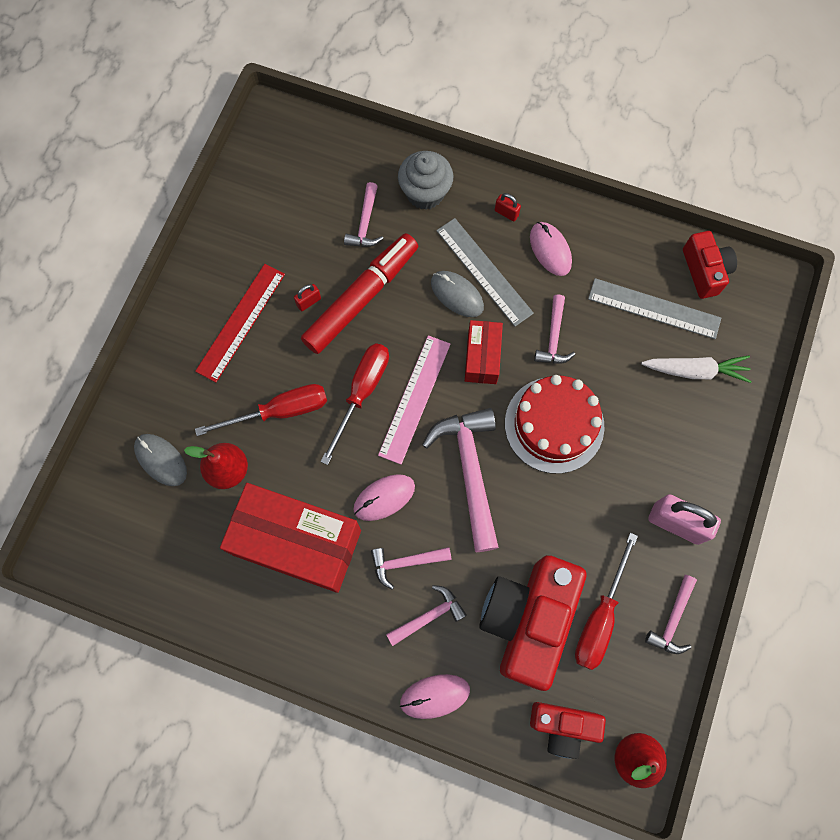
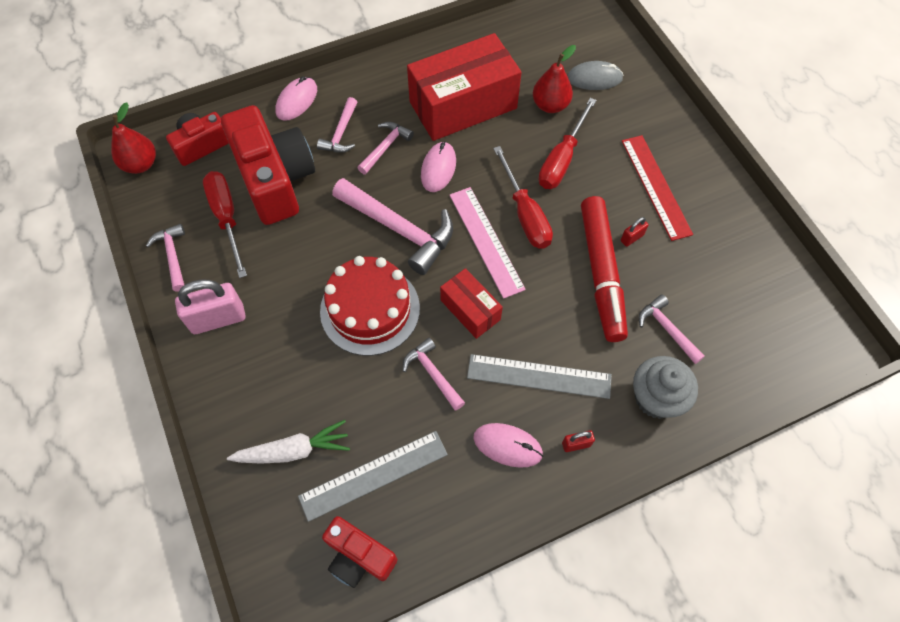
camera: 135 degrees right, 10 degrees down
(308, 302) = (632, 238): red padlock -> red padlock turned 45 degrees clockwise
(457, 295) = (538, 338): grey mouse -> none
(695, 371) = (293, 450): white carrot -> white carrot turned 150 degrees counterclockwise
++++++++
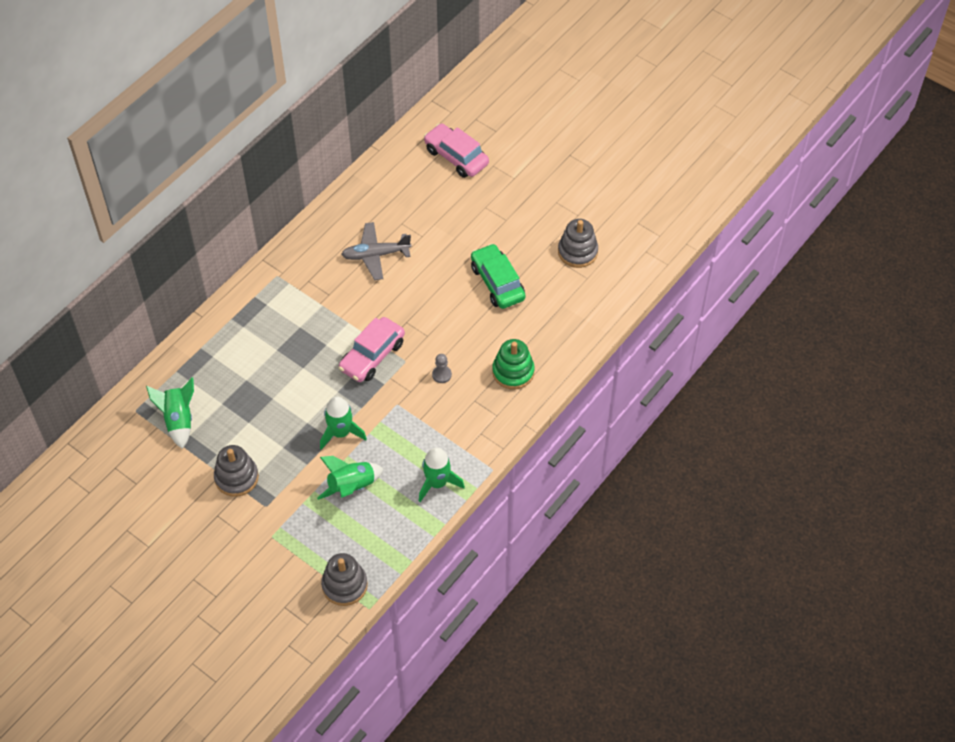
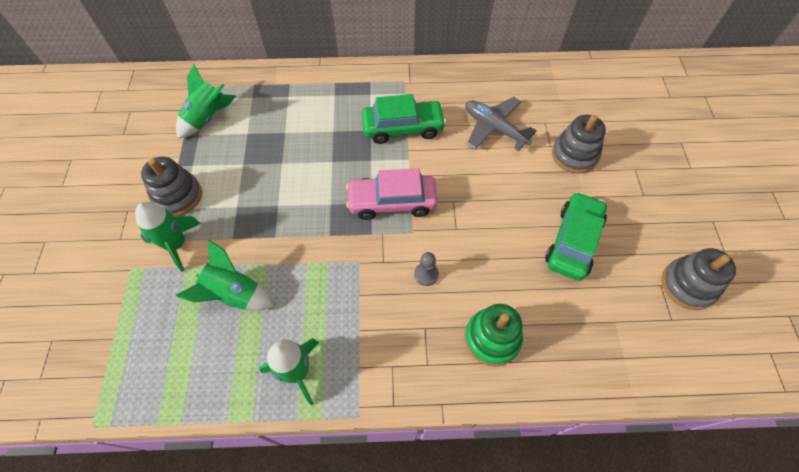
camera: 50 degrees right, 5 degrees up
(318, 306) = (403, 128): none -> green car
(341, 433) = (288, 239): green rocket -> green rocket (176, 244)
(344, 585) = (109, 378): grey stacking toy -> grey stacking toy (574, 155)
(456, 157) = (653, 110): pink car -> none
++++++++
After locating the line holding "camera: 50 degrees right, 5 degrees up" above, output exactly that line and every line after it through the line holding "(456, 157) = (653, 110): pink car -> none". Include nothing else.

Finished exercise
camera: 50 degrees right, 5 degrees up
(318, 306) = (403, 128): none -> green car
(341, 433) = (288, 239): green rocket -> green rocket (176, 244)
(344, 585) = (109, 378): grey stacking toy -> grey stacking toy (574, 155)
(456, 157) = (653, 110): pink car -> none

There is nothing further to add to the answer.